**SUPPLIED INFORMATION:**
--------------------

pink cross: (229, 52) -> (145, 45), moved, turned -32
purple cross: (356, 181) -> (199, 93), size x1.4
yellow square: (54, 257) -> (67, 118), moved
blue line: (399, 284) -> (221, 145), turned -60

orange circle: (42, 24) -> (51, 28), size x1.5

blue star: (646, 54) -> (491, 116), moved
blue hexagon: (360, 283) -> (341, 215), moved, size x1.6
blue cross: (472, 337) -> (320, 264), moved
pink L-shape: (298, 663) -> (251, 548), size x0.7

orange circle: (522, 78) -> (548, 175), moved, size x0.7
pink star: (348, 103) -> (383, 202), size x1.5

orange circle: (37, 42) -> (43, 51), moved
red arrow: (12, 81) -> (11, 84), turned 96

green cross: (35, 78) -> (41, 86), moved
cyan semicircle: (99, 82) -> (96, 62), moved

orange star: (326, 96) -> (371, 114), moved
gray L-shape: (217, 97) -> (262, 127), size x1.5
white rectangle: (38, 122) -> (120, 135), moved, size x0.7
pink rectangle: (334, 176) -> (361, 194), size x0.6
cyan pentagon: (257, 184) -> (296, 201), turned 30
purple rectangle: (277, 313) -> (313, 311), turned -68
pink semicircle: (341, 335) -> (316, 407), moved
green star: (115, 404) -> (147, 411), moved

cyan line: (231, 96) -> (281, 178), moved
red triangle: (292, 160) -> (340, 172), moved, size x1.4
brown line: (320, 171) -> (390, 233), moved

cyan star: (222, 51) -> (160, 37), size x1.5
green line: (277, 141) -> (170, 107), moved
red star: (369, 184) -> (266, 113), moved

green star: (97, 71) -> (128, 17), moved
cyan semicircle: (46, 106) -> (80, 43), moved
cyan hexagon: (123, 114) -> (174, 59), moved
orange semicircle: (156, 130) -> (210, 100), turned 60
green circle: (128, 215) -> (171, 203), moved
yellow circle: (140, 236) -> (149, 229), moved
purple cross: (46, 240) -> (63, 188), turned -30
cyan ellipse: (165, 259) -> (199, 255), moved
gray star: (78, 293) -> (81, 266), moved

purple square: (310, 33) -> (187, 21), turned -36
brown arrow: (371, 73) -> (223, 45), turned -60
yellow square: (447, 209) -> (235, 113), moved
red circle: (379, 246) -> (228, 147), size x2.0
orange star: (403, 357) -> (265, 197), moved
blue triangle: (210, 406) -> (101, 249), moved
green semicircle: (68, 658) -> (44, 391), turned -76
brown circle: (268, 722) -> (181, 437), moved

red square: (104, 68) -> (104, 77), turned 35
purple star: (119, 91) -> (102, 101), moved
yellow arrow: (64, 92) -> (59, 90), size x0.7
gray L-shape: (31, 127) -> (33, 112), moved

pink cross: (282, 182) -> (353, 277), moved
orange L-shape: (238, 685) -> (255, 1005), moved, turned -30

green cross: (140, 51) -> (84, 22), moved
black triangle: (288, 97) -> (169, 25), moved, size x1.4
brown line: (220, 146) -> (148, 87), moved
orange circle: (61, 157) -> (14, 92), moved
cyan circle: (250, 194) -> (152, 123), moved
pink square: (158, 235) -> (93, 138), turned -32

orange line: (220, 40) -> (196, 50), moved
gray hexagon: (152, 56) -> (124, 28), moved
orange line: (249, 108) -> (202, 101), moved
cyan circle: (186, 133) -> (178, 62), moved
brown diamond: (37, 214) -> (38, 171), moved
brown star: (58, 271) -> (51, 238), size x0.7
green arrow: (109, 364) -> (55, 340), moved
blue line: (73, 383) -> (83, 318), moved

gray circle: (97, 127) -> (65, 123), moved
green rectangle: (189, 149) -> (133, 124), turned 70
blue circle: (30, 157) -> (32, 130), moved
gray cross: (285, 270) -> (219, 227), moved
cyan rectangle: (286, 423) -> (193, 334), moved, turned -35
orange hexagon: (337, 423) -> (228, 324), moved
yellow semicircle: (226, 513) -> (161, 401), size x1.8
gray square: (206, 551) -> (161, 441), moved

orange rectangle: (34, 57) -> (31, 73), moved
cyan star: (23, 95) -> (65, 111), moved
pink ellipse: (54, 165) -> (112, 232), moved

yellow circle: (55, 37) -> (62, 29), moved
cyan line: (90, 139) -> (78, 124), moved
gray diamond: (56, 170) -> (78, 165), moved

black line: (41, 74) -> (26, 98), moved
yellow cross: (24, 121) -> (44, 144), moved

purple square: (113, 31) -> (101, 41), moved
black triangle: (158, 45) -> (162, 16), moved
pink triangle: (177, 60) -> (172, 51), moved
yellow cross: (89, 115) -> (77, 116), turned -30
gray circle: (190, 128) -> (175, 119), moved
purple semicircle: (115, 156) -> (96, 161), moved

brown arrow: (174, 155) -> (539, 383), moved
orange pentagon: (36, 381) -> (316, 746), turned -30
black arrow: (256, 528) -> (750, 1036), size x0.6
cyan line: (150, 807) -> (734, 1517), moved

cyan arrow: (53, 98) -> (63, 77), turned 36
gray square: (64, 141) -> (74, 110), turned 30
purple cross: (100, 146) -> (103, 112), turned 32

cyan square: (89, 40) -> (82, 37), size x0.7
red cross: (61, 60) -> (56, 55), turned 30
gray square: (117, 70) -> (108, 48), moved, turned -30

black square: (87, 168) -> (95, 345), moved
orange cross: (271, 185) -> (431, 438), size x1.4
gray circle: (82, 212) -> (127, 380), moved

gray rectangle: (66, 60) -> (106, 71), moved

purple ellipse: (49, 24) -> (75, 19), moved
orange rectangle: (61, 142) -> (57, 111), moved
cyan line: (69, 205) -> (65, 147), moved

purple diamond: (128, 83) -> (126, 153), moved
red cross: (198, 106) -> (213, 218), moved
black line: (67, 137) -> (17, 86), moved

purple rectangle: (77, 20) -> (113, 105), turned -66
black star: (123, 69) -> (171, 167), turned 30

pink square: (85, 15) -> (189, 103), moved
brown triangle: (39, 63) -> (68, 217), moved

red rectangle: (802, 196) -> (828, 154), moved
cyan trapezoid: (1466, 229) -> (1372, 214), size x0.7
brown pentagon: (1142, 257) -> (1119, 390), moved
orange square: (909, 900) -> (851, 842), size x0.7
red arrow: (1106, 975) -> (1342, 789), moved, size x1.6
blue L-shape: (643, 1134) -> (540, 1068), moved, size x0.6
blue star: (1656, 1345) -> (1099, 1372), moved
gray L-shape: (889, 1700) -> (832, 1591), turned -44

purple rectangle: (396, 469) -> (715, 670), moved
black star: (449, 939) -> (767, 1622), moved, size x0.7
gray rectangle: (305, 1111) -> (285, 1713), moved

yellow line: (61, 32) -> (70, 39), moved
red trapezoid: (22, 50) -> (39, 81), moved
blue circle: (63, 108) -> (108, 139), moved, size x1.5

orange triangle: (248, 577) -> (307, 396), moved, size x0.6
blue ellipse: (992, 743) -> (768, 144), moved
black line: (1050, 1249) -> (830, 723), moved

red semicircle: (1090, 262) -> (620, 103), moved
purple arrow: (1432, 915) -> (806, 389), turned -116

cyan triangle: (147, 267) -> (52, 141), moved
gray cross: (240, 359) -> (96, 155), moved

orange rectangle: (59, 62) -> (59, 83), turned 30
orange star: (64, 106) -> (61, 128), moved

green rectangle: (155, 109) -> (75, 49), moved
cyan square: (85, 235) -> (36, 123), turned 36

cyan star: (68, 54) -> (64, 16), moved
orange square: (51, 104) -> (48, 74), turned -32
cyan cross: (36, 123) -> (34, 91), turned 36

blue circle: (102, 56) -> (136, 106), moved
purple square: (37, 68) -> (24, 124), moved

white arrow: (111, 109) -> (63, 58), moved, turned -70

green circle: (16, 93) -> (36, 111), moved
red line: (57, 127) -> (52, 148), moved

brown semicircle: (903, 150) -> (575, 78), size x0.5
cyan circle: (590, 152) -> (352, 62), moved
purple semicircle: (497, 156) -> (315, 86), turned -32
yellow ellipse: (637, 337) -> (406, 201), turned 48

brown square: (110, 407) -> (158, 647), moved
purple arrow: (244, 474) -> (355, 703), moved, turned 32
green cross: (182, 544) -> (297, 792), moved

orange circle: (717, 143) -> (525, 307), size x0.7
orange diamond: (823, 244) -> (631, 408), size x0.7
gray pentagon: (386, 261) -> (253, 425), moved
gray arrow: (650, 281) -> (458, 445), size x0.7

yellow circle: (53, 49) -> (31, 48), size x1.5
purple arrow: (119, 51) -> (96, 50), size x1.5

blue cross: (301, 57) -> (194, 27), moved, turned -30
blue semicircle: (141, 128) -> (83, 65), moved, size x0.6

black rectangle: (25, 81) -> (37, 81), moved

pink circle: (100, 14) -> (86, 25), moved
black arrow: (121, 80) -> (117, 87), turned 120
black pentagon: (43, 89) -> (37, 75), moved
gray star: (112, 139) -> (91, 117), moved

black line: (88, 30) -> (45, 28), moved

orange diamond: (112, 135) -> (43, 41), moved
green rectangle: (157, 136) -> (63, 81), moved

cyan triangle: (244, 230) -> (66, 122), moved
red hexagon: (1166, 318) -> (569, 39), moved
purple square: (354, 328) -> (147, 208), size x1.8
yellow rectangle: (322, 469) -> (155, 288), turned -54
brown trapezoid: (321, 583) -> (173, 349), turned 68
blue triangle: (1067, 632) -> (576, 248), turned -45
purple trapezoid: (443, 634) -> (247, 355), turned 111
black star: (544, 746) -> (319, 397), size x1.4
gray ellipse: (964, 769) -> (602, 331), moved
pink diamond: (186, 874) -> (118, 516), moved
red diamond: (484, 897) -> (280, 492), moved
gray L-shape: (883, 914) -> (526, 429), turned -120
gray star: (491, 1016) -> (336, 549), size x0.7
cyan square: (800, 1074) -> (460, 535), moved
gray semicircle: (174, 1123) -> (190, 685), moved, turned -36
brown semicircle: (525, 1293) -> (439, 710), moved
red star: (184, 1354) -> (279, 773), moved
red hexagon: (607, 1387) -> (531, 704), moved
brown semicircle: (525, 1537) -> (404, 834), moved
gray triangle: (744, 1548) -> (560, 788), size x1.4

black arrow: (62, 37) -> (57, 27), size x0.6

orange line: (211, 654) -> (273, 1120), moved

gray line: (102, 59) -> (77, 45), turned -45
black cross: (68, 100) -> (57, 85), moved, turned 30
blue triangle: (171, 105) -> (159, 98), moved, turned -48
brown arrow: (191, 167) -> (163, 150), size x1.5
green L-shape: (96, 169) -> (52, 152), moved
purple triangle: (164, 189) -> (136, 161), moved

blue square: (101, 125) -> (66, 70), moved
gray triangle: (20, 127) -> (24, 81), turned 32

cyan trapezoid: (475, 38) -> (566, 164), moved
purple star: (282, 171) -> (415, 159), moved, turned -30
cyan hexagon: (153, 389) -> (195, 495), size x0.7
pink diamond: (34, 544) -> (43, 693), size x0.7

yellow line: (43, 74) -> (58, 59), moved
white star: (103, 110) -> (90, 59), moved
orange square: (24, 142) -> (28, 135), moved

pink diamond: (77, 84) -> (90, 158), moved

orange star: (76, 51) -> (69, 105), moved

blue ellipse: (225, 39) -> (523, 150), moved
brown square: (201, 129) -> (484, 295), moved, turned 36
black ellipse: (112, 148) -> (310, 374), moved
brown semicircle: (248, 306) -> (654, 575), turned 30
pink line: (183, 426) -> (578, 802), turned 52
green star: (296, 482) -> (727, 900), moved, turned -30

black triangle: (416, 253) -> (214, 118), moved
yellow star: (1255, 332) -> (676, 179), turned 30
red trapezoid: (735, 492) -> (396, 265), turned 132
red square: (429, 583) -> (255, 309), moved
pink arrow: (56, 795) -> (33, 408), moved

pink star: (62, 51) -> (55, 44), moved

--------------------

**GOAL OF THE EXERCISE:** Would you copy out exactly the lines above that start at the one containing "red arrow: (1106, 975)" and end at the one containing "black line: (1050, 1249) -> (830, 723), moved", inclusive?

**ANSWER BOX:**
red arrow: (1106, 975) -> (1342, 789), moved, size x1.6
blue L-shape: (643, 1134) -> (540, 1068), moved, size x0.6
blue star: (1656, 1345) -> (1099, 1372), moved
gray L-shape: (889, 1700) -> (832, 1591), turned -44

purple rectangle: (396, 469) -> (715, 670), moved
black star: (449, 939) -> (767, 1622), moved, size x0.7
gray rectangle: (305, 1111) -> (285, 1713), moved

yellow line: (61, 32) -> (70, 39), moved
red trapezoid: (22, 50) -> (39, 81), moved
blue circle: (63, 108) -> (108, 139), moved, size x1.5

orange triangle: (248, 577) -> (307, 396), moved, size x0.6
blue ellipse: (992, 743) -> (768, 144), moved
black line: (1050, 1249) -> (830, 723), moved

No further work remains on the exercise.